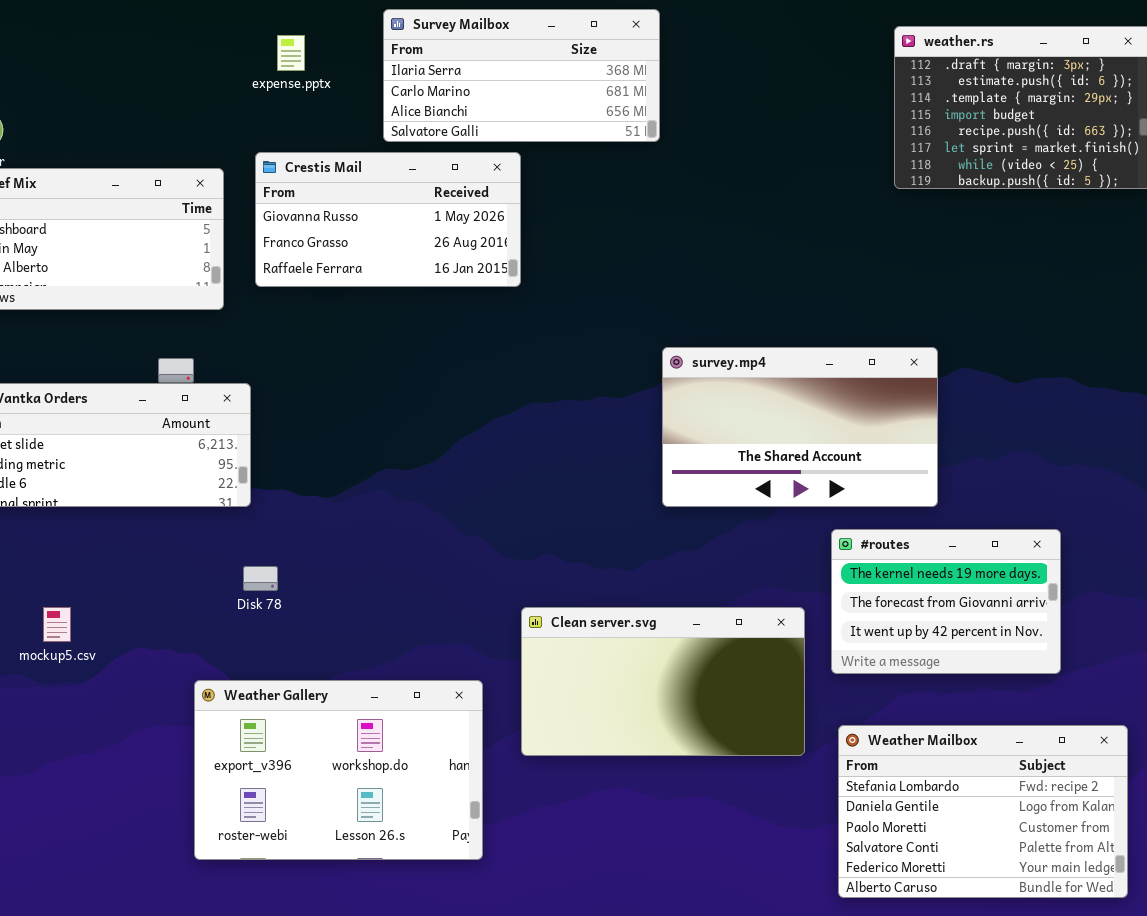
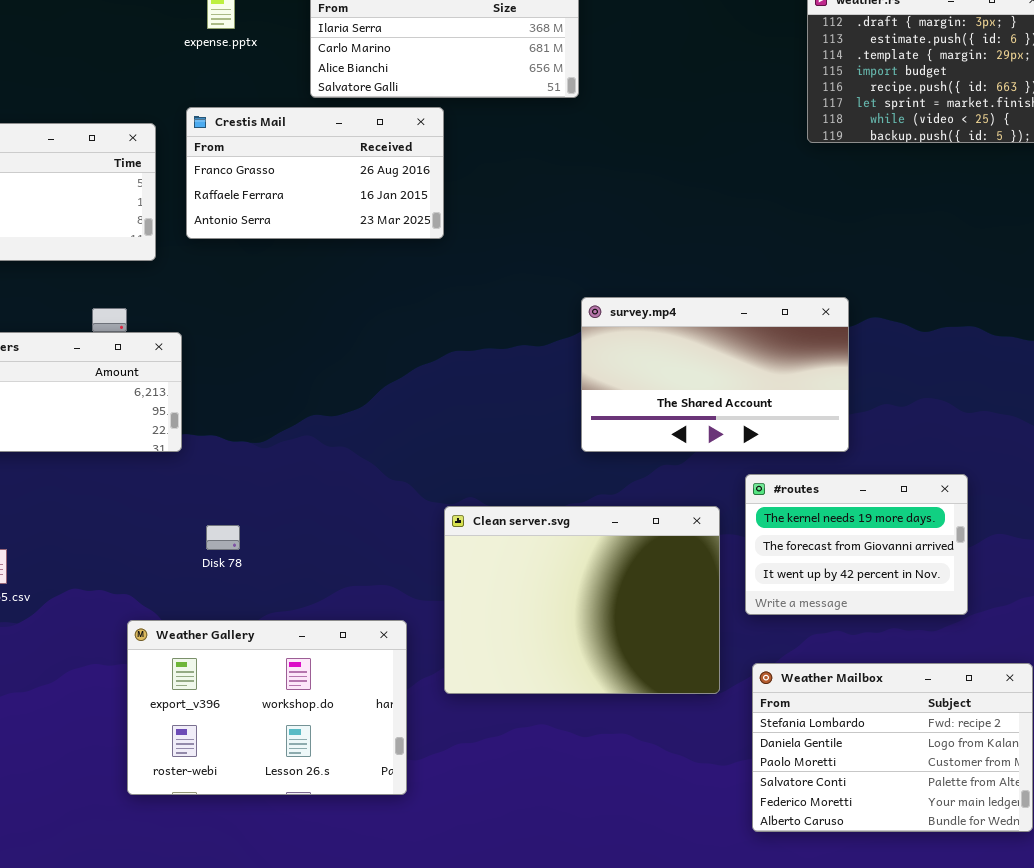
Crestis Mail: [255,152,521,287] -> [186,107,444,239], scrolled down 1 row
Disk 78: [243,566,278,591] -> [206,525,240,550], moved
Clean server.svg: [521,607,805,756] -> [444,506,720,694], resized

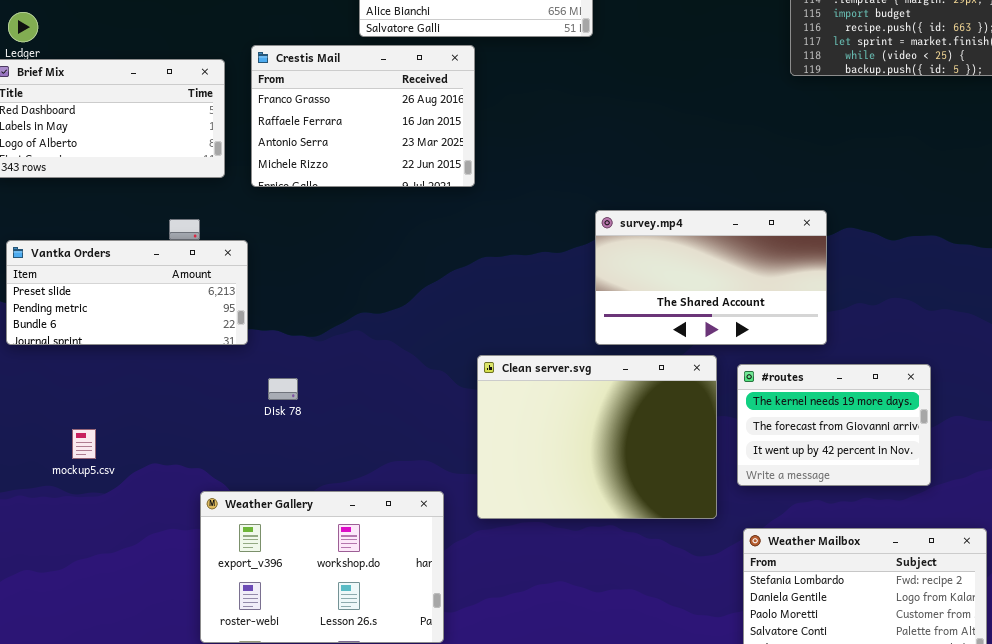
Crestis Mail: [186,107,444,239] -> [251,45,475,187], resized
Clean server.svg: [444,506,720,694] -> [477,355,717,519], moved
Disk 78: [206,525,240,550] -> [268,378,298,400], moved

Your instructions → These entries are to be printed again word for word, except for the pictures.

Written solution →
Crestis Mail: [255,152,521,287] -> [186,107,444,239], scrolled down 1 row
Disk 78: [243,566,278,591] -> [206,525,240,550], moved
Clean server.svg: [521,607,805,756] -> [444,506,720,694], resized

Crestis Mail: [186,107,444,239] -> [251,45,475,187], resized
Clean server.svg: [444,506,720,694] -> [477,355,717,519], moved
Disk 78: [206,525,240,550] -> [268,378,298,400], moved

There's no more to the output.